**TASK TO CARRY OUT:**
A copy is needed of each line in the records that has the word "white".

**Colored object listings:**
------------------------------------------------------------

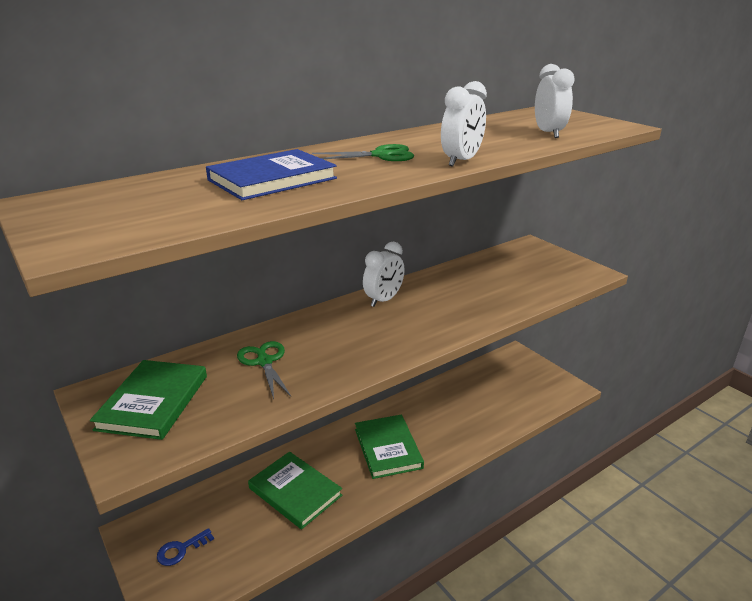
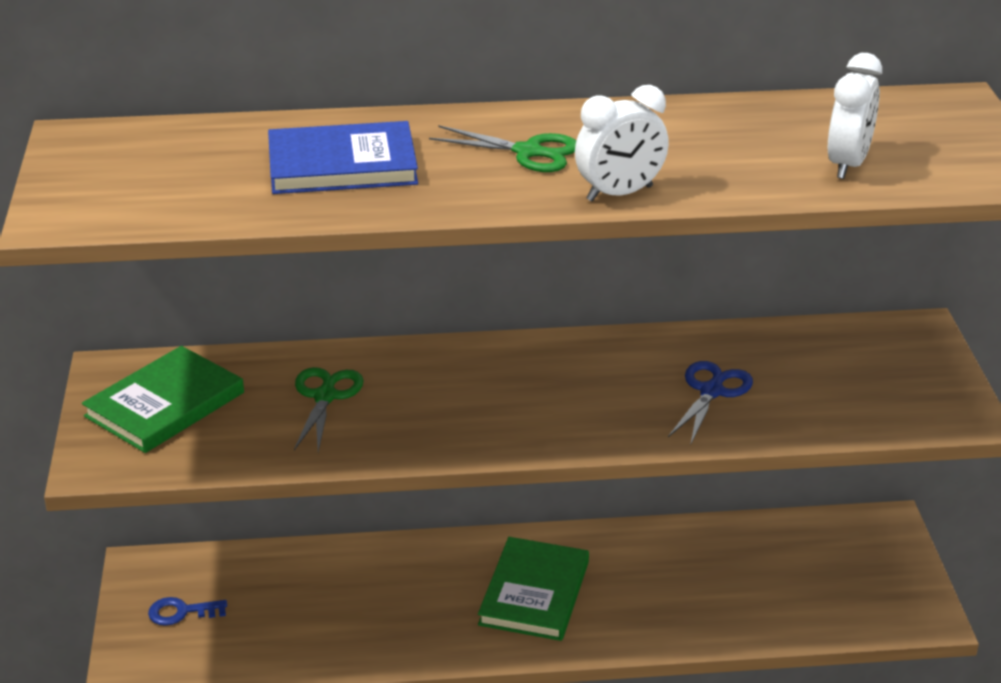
camera: 30 degrees right, 5 degrees up
green book [248,452,342,530] -> none
white clock [363,242,405,307] -> none
none -> blue scissors [668,361,753,443]

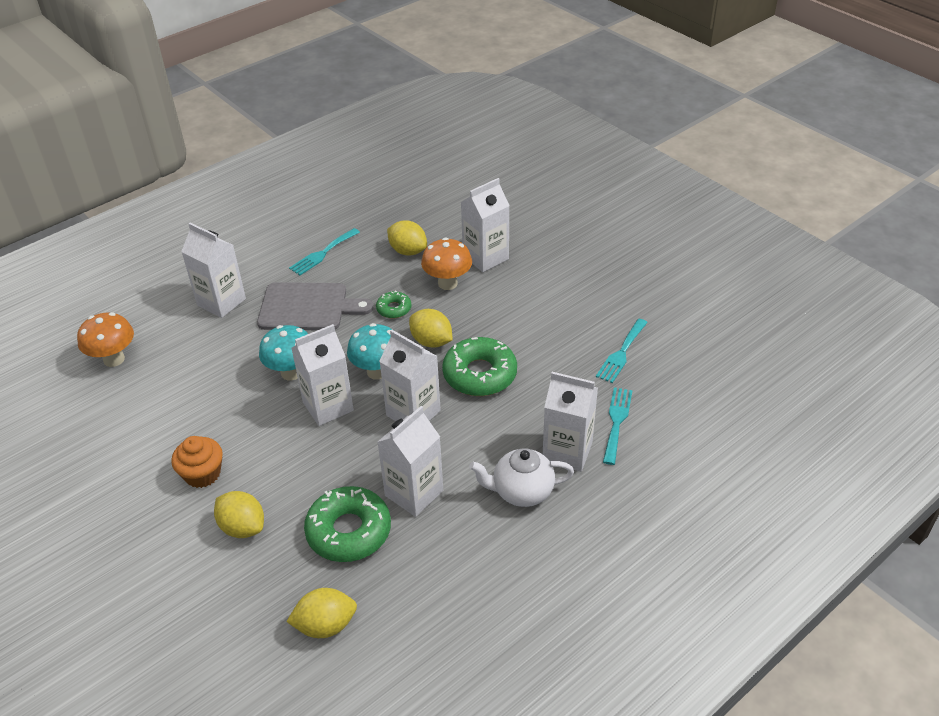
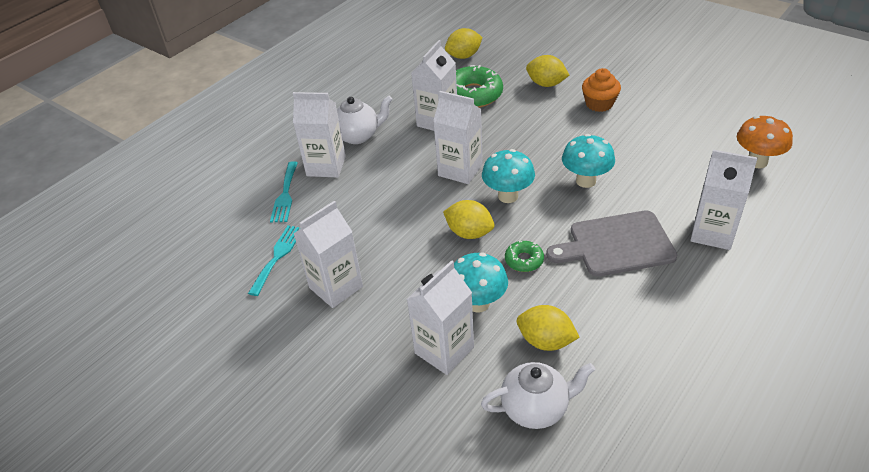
camera: 170 degrees right, 0 degrees up
turquoise fork [289,228,360,275] -> none
white carton [292,324,354,426] -> white carton moved to [293,201,363,308]
orange mushroom [421,238,472,290] -> turquoise mushroom [454,252,508,313]
green donut [442,337,517,396] -> none
none -> white teapot [481,362,595,429]

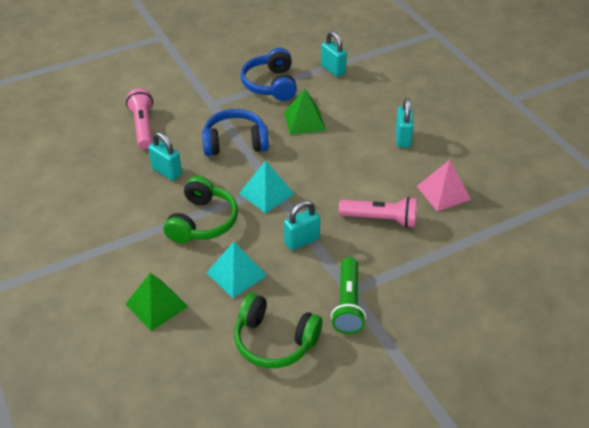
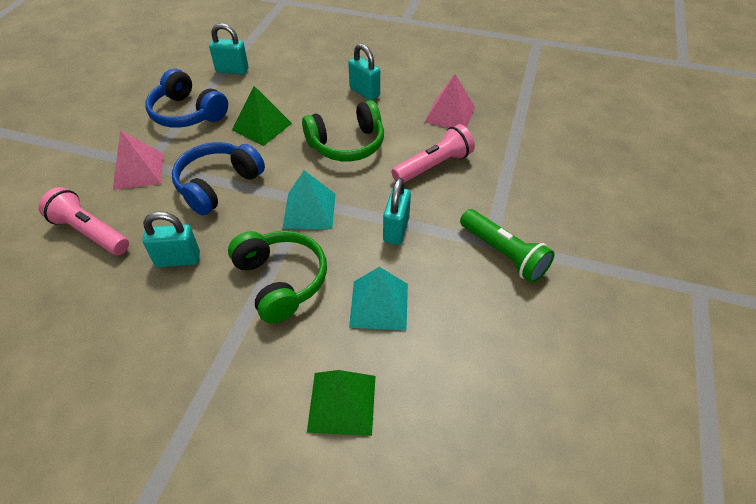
camera: 45 degrees left, 5 degrees up
green headphones [234,293,322,368] -> green headphones moved to [302,100,384,161]
none -> pink pyramid [113,130,163,190]

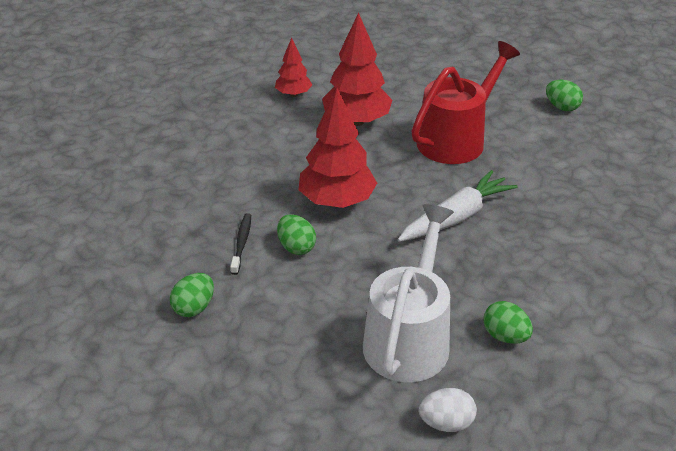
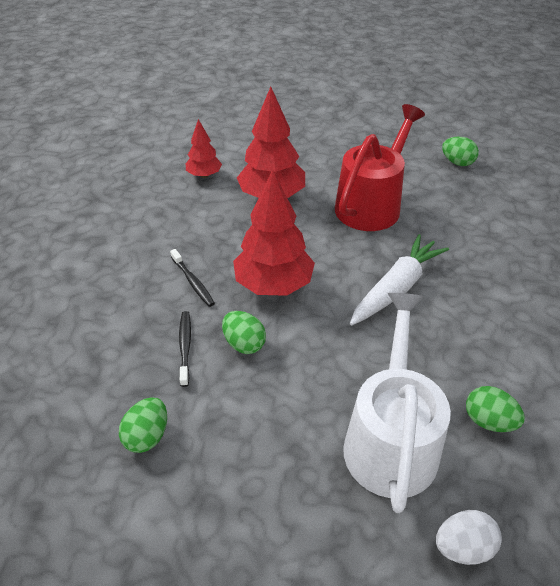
camera: 10 degrees left, 5 degrees up
none -> black toothbrush [170,249,215,307]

------------------------------------------------------------

**WRITTEN ANSWER:**
white clock [363,242,405,307] -> none
white carton [292,324,354,426] -> white carton moved to [293,201,363,308]
none -> white teapot [481,362,595,429]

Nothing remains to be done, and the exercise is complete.